Set task
Copy the items from the line containing "Hazelport (764, 414)" down to the line containing "In order to click on interpreted", swapping "meeting" for "gathering" and changing nothing else.

Working data
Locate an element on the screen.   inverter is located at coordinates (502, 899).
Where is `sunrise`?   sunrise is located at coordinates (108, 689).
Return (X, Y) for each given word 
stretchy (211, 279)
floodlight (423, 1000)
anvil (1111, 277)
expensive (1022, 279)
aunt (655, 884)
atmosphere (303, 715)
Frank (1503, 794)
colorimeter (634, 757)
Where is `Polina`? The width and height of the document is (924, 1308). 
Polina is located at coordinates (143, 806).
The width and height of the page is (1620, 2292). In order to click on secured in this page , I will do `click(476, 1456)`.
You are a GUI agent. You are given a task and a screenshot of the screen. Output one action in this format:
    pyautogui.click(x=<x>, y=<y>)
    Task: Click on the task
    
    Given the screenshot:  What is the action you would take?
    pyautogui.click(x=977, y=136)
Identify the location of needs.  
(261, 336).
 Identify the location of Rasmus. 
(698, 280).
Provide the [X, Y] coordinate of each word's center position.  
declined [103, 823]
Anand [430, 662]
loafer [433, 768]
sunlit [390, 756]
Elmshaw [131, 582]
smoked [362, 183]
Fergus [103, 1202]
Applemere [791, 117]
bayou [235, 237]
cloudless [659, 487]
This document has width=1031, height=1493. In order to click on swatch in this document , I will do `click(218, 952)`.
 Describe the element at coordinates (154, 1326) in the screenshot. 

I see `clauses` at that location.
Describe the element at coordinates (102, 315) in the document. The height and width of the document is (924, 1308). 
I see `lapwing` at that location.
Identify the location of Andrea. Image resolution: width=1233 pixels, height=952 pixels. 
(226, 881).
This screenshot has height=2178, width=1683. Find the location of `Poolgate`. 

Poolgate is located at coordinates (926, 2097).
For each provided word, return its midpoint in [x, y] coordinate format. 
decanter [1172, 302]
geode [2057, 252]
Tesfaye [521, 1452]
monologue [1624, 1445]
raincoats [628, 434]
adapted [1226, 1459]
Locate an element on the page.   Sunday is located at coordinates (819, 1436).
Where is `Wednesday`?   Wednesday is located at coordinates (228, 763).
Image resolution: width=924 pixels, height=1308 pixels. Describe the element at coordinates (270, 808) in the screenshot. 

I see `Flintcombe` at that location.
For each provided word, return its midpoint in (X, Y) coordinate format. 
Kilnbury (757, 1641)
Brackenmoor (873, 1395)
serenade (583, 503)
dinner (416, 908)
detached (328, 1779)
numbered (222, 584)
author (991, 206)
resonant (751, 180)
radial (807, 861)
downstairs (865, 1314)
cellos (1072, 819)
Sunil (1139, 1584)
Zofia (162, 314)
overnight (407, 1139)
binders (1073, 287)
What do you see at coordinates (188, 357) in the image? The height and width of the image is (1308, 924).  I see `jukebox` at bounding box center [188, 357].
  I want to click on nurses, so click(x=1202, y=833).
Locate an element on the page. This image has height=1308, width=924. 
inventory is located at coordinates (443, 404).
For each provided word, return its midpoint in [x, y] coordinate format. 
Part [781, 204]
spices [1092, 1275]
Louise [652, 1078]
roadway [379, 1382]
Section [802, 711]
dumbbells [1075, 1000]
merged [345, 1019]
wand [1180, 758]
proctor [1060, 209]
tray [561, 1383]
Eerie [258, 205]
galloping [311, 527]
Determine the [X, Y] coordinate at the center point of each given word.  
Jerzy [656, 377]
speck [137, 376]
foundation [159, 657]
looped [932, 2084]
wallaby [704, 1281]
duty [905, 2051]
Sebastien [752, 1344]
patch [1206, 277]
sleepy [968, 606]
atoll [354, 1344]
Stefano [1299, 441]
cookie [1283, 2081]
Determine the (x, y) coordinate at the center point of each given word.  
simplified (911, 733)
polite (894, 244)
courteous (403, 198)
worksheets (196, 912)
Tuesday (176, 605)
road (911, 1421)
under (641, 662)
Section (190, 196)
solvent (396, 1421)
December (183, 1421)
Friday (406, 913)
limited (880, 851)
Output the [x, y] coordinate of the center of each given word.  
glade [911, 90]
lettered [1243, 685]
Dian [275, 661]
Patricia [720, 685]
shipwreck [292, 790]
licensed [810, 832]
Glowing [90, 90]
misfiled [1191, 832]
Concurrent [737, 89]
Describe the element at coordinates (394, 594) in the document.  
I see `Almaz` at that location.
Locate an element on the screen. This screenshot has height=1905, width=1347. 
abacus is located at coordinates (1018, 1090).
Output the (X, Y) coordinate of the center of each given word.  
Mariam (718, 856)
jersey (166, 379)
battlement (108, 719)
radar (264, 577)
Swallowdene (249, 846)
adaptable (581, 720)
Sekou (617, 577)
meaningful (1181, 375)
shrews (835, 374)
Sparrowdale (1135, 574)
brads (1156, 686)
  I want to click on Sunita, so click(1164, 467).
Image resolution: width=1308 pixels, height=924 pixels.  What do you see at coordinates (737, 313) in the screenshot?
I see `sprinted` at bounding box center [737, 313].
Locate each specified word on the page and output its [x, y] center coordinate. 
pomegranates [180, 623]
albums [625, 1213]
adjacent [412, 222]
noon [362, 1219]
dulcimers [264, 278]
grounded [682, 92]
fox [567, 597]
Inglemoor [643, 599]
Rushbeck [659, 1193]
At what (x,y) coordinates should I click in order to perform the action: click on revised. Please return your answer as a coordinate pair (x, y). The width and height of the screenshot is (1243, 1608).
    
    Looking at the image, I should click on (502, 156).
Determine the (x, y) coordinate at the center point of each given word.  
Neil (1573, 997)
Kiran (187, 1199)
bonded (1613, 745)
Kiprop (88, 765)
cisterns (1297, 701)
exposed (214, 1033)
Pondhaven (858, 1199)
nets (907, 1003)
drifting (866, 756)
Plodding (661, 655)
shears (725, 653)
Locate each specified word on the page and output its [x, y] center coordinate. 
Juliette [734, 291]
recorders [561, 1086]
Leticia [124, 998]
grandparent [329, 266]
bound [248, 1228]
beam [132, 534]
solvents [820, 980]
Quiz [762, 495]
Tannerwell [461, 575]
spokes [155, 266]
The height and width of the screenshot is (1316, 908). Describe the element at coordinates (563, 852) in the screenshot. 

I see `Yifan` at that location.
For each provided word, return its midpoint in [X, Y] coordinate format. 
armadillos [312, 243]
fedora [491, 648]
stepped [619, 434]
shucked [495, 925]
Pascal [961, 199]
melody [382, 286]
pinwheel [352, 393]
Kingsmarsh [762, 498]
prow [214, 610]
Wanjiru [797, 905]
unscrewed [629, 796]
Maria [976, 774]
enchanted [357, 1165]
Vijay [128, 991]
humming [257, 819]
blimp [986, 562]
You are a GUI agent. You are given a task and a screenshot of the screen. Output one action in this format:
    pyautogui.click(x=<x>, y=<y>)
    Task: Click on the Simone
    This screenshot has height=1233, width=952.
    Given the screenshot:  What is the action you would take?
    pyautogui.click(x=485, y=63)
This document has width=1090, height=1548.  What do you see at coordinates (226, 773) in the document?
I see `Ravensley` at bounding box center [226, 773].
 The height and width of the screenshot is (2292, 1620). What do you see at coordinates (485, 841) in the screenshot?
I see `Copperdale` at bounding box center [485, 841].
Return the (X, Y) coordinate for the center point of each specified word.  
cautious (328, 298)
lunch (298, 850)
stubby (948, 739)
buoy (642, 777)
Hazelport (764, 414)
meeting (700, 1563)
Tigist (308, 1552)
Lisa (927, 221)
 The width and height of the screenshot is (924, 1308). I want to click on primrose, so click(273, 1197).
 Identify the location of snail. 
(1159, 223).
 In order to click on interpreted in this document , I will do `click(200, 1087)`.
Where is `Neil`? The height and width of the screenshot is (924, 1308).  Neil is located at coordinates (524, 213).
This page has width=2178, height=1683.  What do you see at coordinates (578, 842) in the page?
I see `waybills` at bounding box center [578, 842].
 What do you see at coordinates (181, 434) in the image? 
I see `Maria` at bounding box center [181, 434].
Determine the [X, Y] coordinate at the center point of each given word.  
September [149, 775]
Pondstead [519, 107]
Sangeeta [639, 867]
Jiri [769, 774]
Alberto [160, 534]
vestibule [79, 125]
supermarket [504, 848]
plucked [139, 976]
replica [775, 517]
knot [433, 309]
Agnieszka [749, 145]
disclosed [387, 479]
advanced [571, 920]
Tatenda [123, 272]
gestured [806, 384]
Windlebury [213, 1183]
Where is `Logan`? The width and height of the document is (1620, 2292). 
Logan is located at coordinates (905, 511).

Solution to this exercise
Hazelport (764, 414)
gathering (700, 1563)
Tigist (308, 1552)
Lisa (927, 221)
 The width and height of the screenshot is (924, 1308). I want to click on primrose, so click(273, 1197).
 Identify the location of snail. 
(1159, 223).
 In order to click on interpreted in this document , I will do `click(200, 1087)`.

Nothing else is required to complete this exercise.